Task goal
Go through the material and return every line that contains the string "notebook".

Provided material
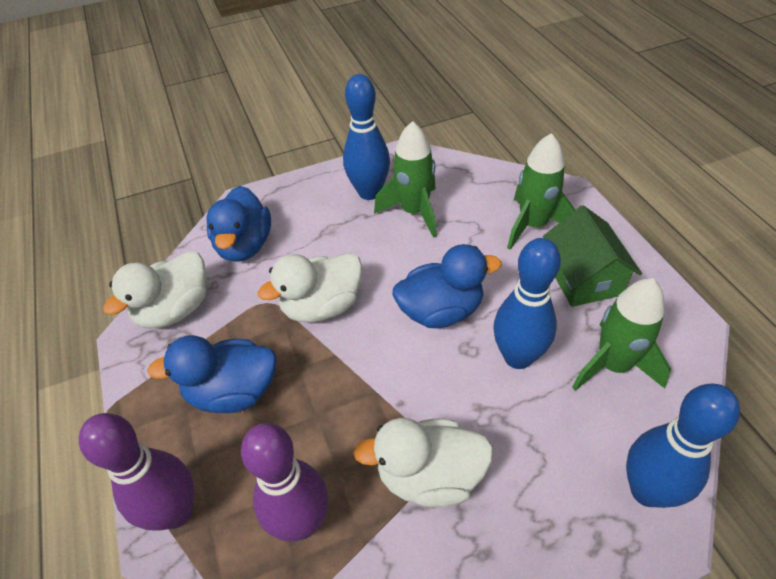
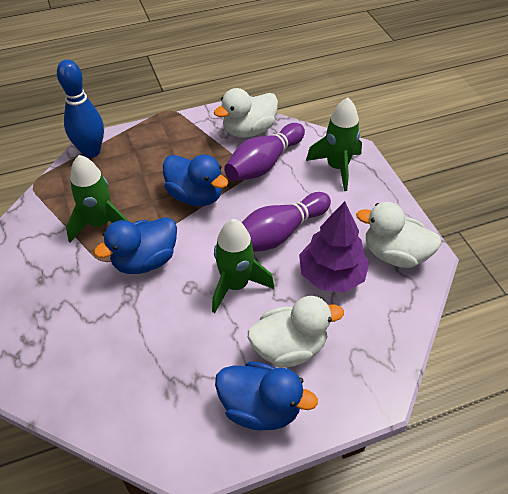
blue bowling pin: [343,74,390,200] [493,238,561,369] [626,384,740,508] = 3 -> [57,59,104,158] = 1
green house: [543,205,642,307] = 1 -> none = 0
purple tree: none = 0 -> [299,201,370,292] = 1

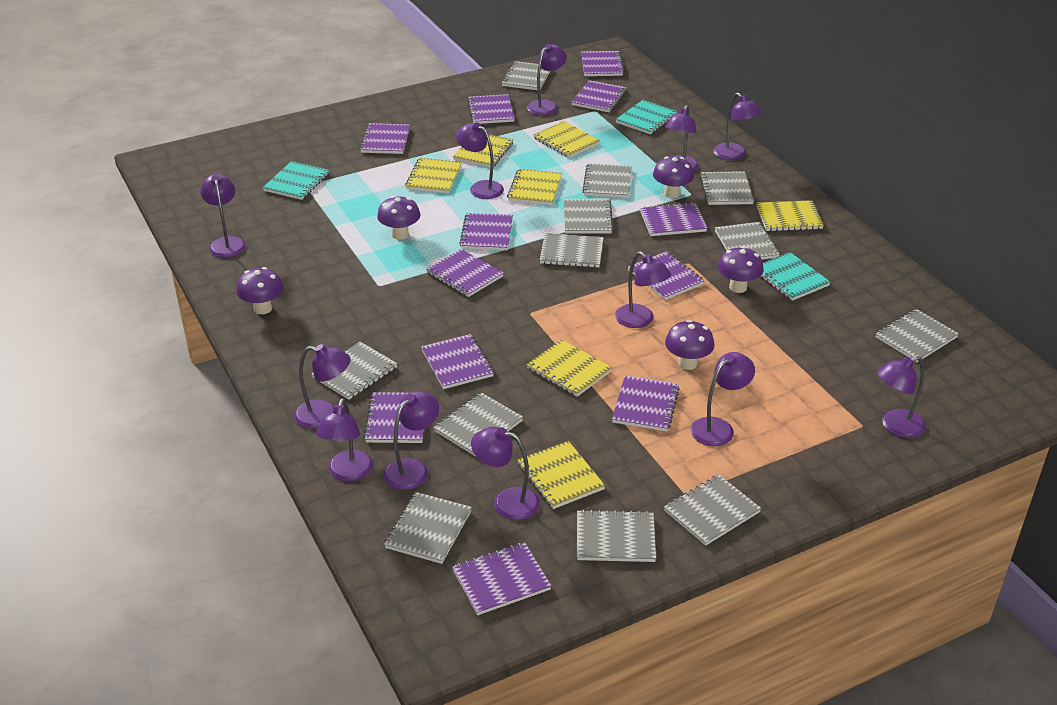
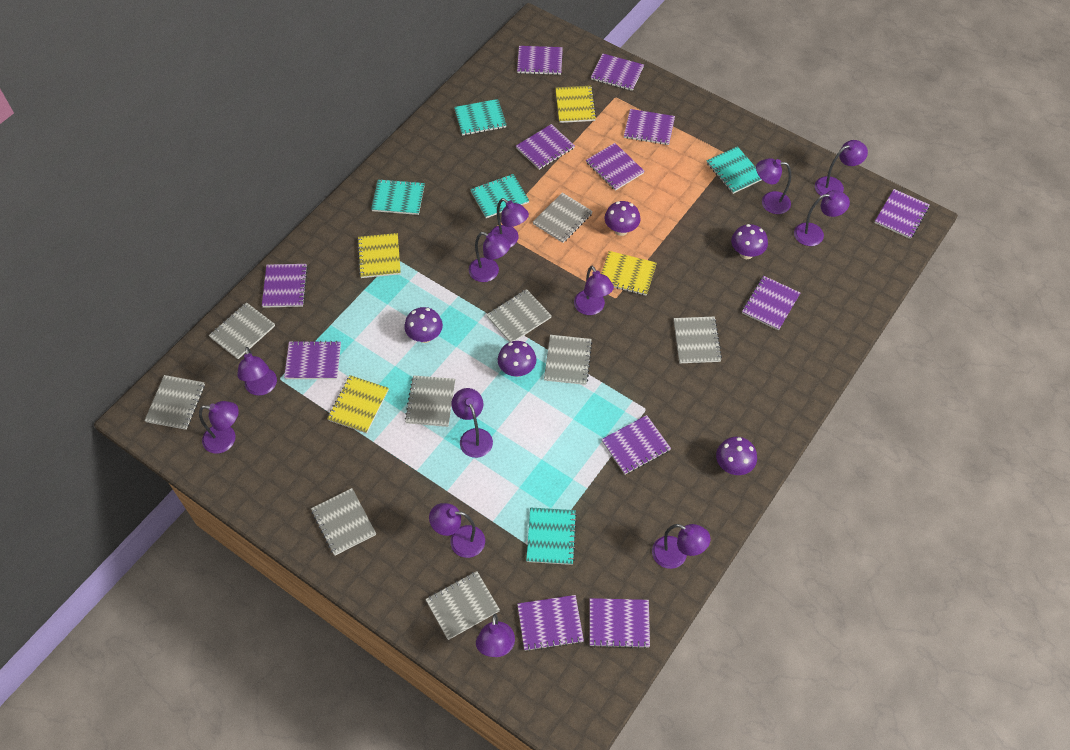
grey notebook: [311,342,397,400] [384,492,472,564] [434,393,523,456] [502,61,550,90] [540,233,604,268] [564,199,613,233] [577,509,656,562] [582,163,632,198] [664,474,761,546] [700,171,754,205] [715,222,780,260] [876,309,959,362] = 12 -> [144,375,205,430] [209,302,275,359] [311,488,376,555] [404,375,455,427] [425,571,500,640] [487,289,552,342] [533,193,593,243] [544,335,593,385] [674,316,722,363] = 9
turquoise notebook: [263,161,329,200] [616,100,678,134] [761,252,831,301] = 3 -> [371,179,425,215] [454,99,507,136] [470,174,529,218] [526,508,577,565] [707,146,762,194] = 5
yellow notebook: [405,158,462,193] [453,134,513,167] [507,169,562,205] [518,441,605,509] [527,340,612,397] [534,121,600,158] [757,200,824,231] = 7 -> [327,375,389,433] [357,233,401,278] [555,86,597,123] [601,251,657,296] = 4

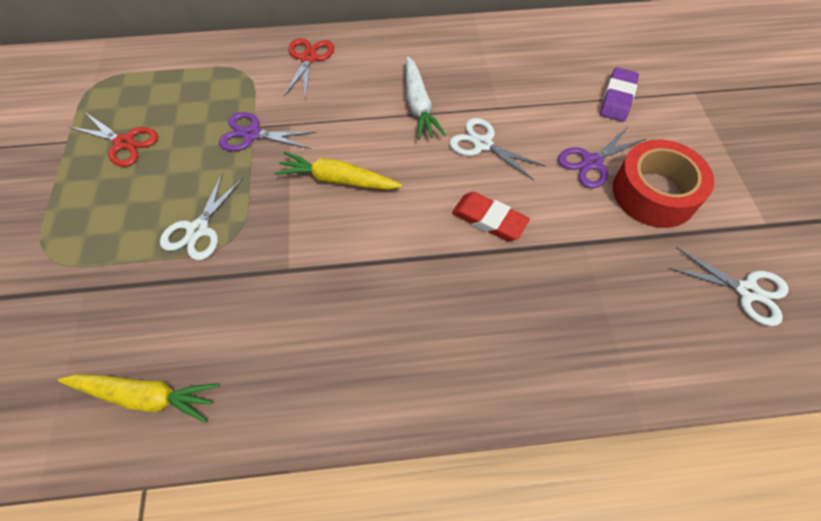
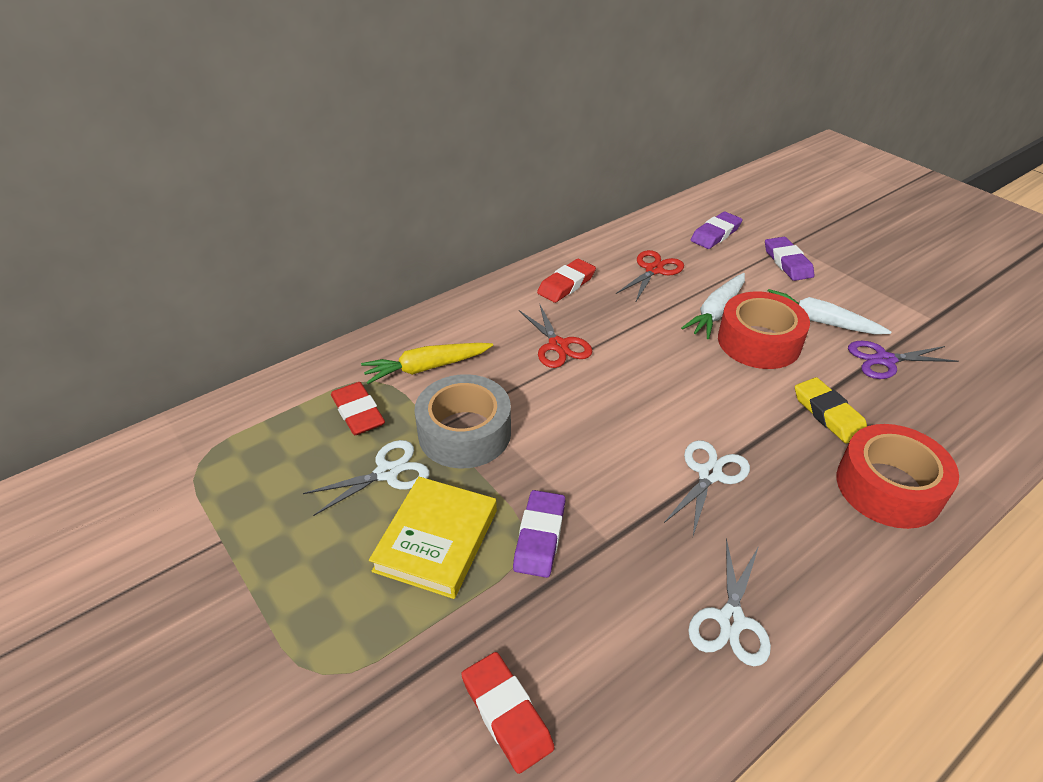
grey tape: none = 0 -> [414,374,511,469] = 1
purple eraser: [600,67,639,122] = 1 -> [513,490,565,578] [691,212,742,249] [765,237,814,281] = 3
purple scissors: [219,112,316,151] [558,126,647,188] = 2 -> [848,341,959,379] = 1
red eraser: [452,192,530,241] = 1 -> [331,382,385,435] [461,652,555,774] [537,259,596,303] = 3
red tape: [613,140,714,228] = 1 -> [718,292,810,369] [836,424,959,529] = 2
white carrot: [406,56,446,140] = 1 -> [681,273,745,339] [768,289,892,334] = 2
yellow book: none = 0 -> [369,477,497,599] = 1
yellow carrot: [58,374,219,423] [275,152,402,190] = 2 -> [361,343,493,384] = 1
yellow eraser: none = 0 -> [795,377,867,444] = 1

Task output
grey notebook: [311,342,397,400] [384,492,472,564] [434,393,523,456] [502,61,550,90] [540,233,604,268] [564,199,613,233] [577,509,656,562] [582,163,632,198] [664,474,761,546] [700,171,754,205] [715,222,780,260] [876,309,959,362] = 12 -> [144,375,205,430] [209,302,275,359] [311,488,376,555] [404,375,455,427] [425,571,500,640] [487,289,552,342] [533,193,593,243] [544,335,593,385] [674,316,722,363] = 9
turquoise notebook: [263,161,329,200] [616,100,678,134] [761,252,831,301] = 3 -> [371,179,425,215] [454,99,507,136] [470,174,529,218] [526,508,577,565] [707,146,762,194] = 5
yellow notebook: [405,158,462,193] [453,134,513,167] [507,169,562,205] [518,441,605,509] [527,340,612,397] [534,121,600,158] [757,200,824,231] = 7 -> [327,375,389,433] [357,233,401,278] [555,86,597,123] [601,251,657,296] = 4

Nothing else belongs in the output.